Description of the task: When you reach the line holding "DRIVER pin IN1: D3 -> TX" in the material below, return that line and each one after it, word for word, with the pictures dropped.

Data provided:
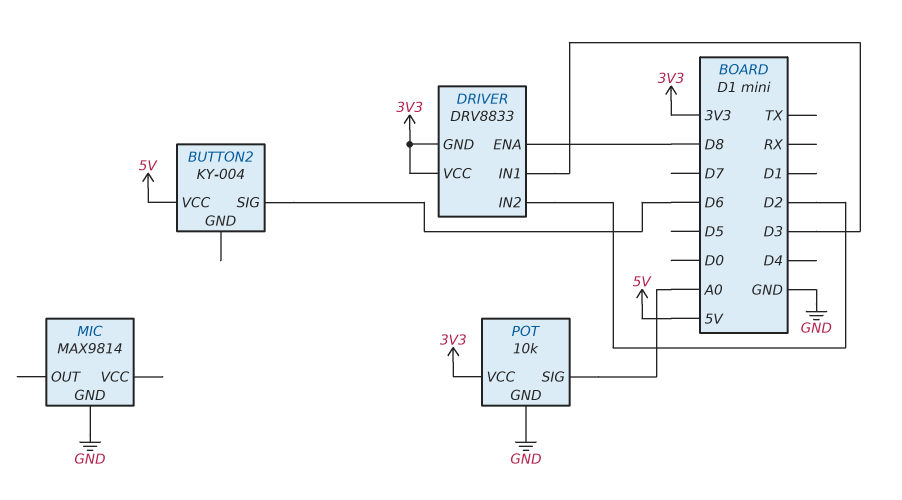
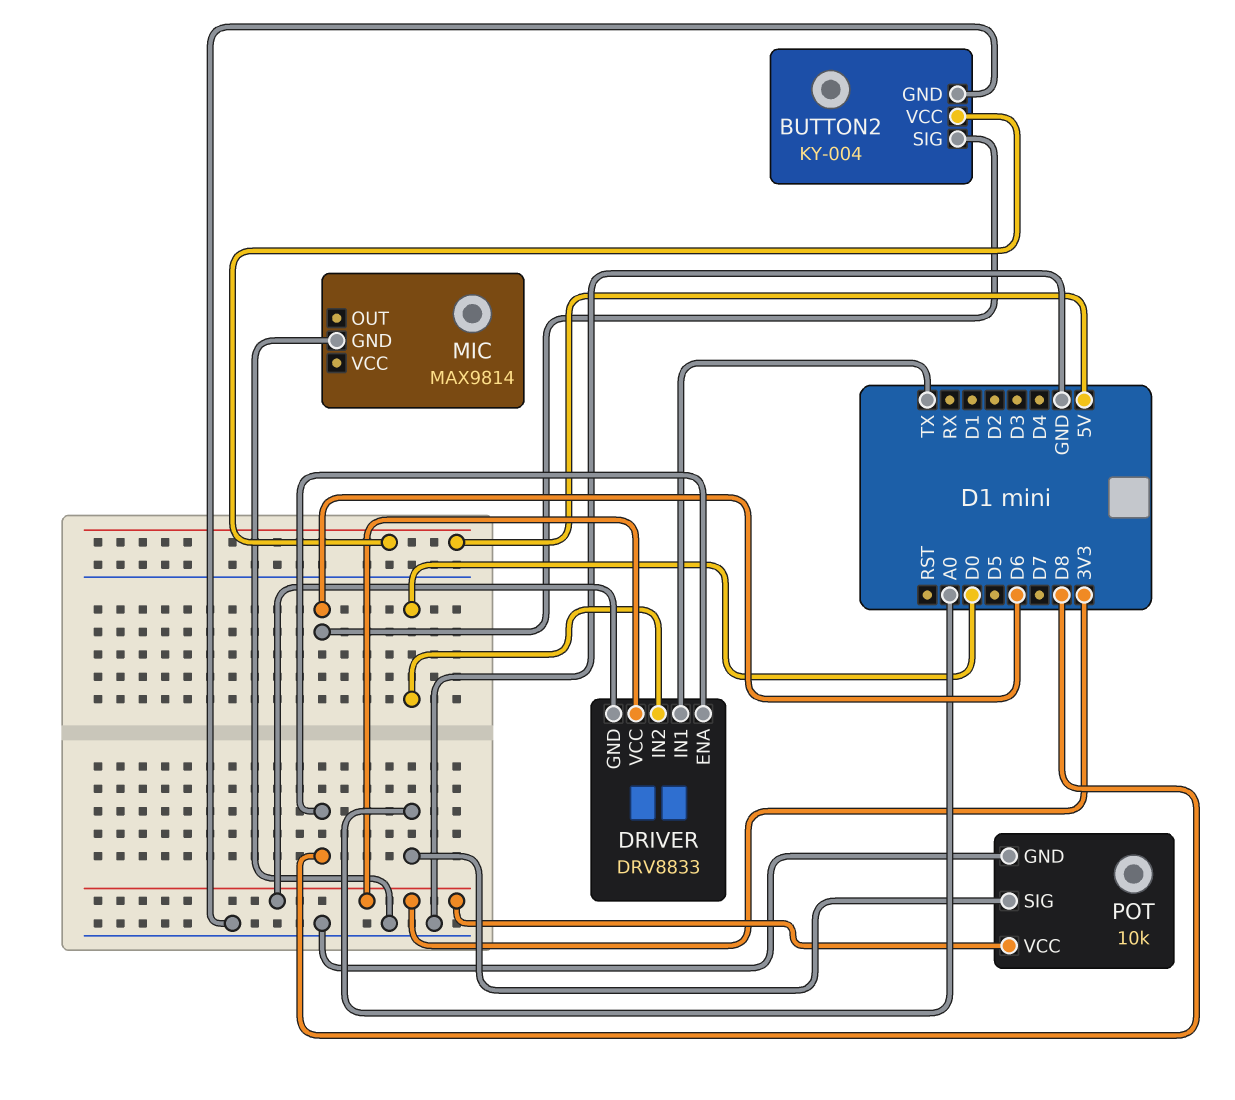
BUTTON2 pin GND: none -> GND
DRIVER pin IN1: D3 -> TX
DRIVER pin IN2: D2 -> D0

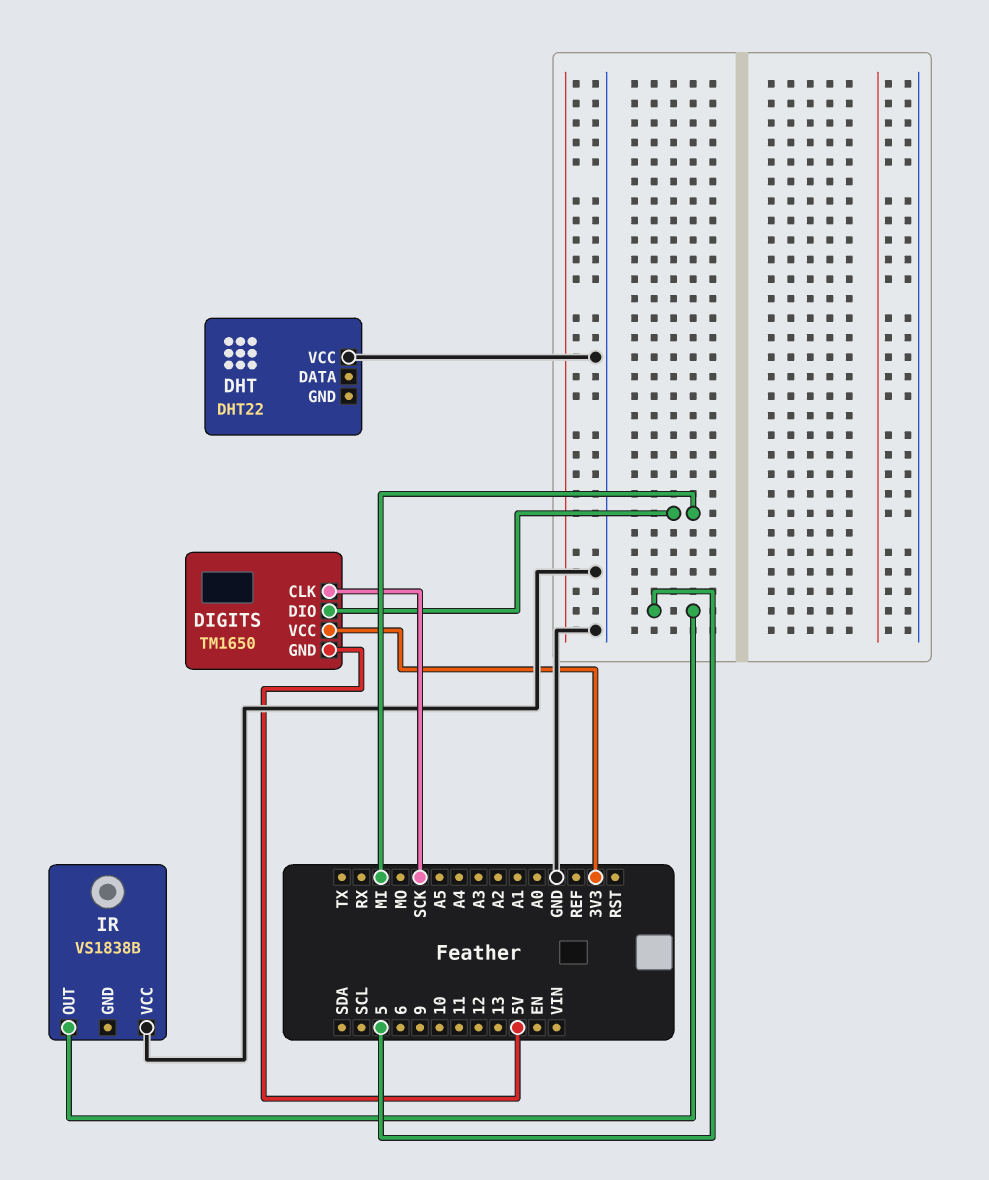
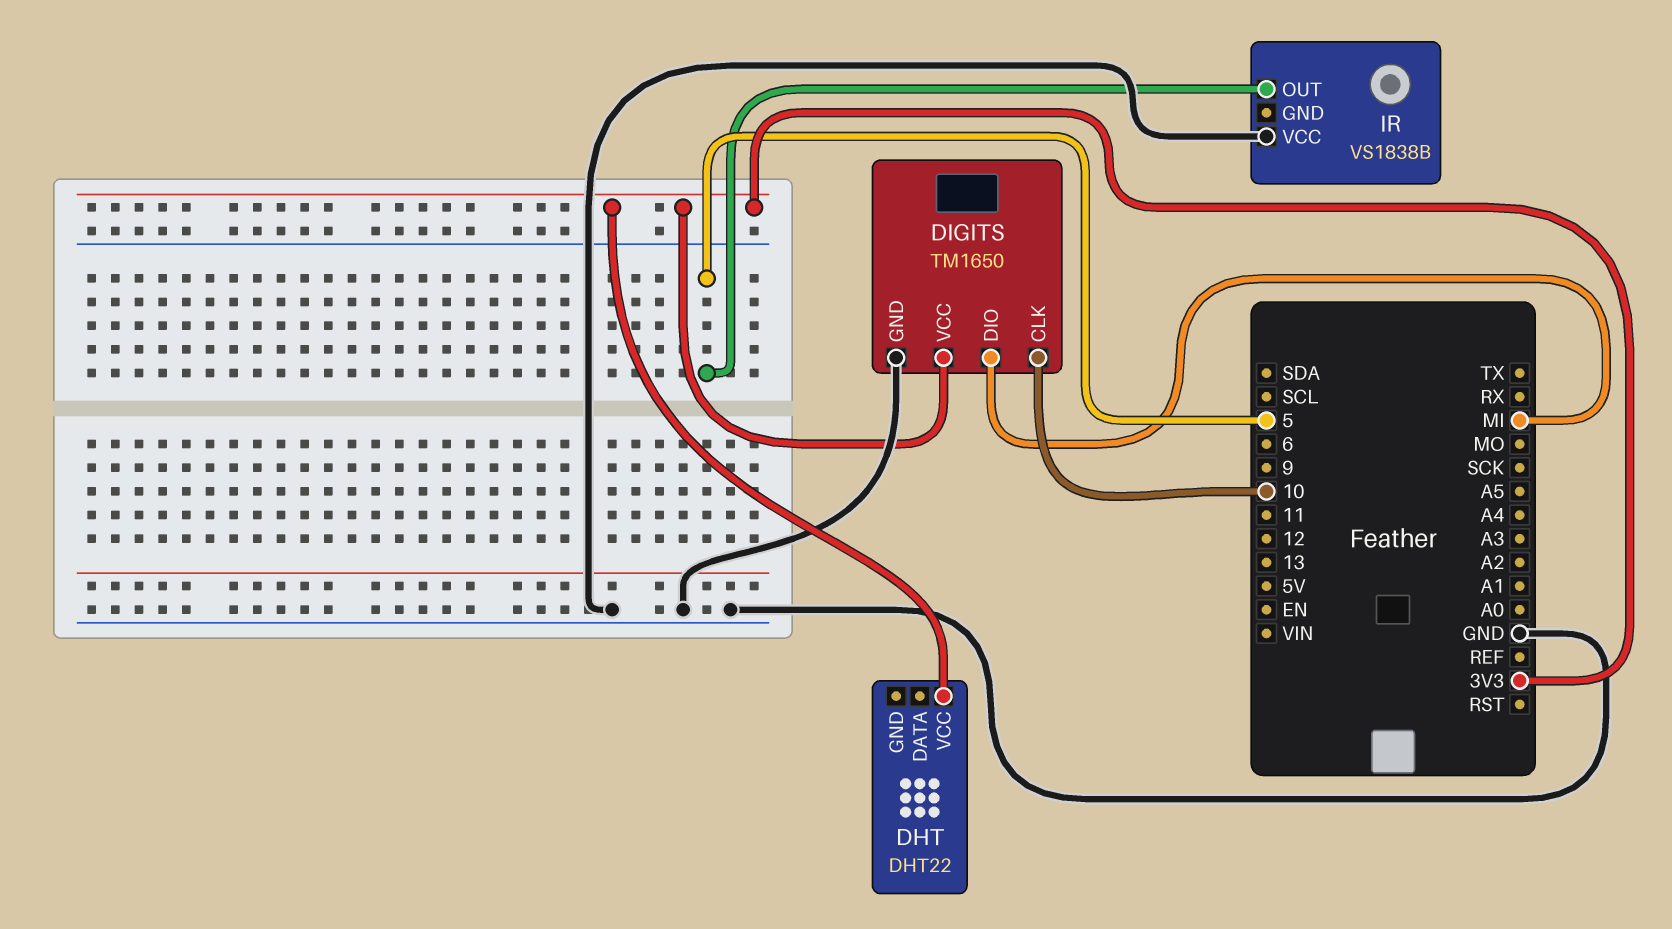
DHT pin VCC: GND -> 3V3
DIGITS pin CLK: SCK -> 10
DIGITS pin GND: 5V -> GND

Exercise output:
DRIVER pin IN1: D3 -> TX
DRIVER pin IN2: D2 -> D0

DHT pin VCC: GND -> 3V3
DIGITS pin CLK: SCK -> 10
DIGITS pin GND: 5V -> GND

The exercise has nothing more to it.